# Instructions to follow
Although the entries contain pictures, write out only their text, exactly as it stands.

--------------------------------

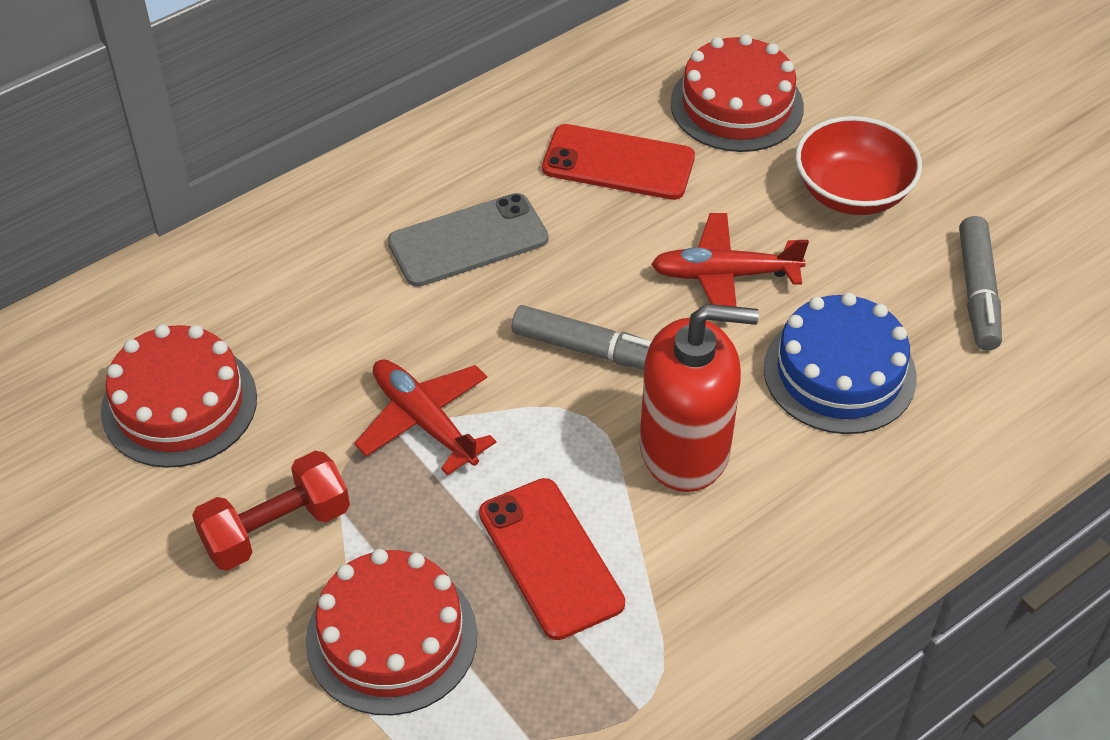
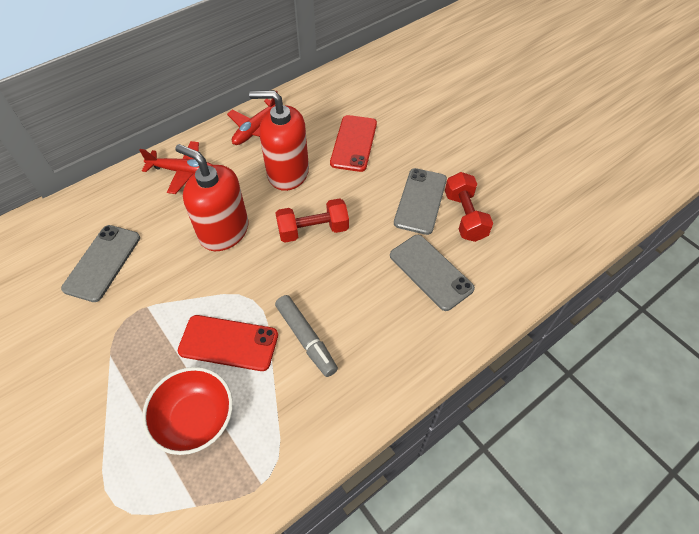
blue cake: 1 -> 0
grey marker: 2 -> 1
grey phone: 1 -> 3
red cake: 3 -> 0
red dumbbell: 1 -> 2
red soap dispenser: 1 -> 2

--------------------------------

# Exercise solution
blue cake: 1 -> 0
grey marker: 2 -> 1
grey phone: 1 -> 3
red cake: 3 -> 0
red dumbbell: 1 -> 2
red soap dispenser: 1 -> 2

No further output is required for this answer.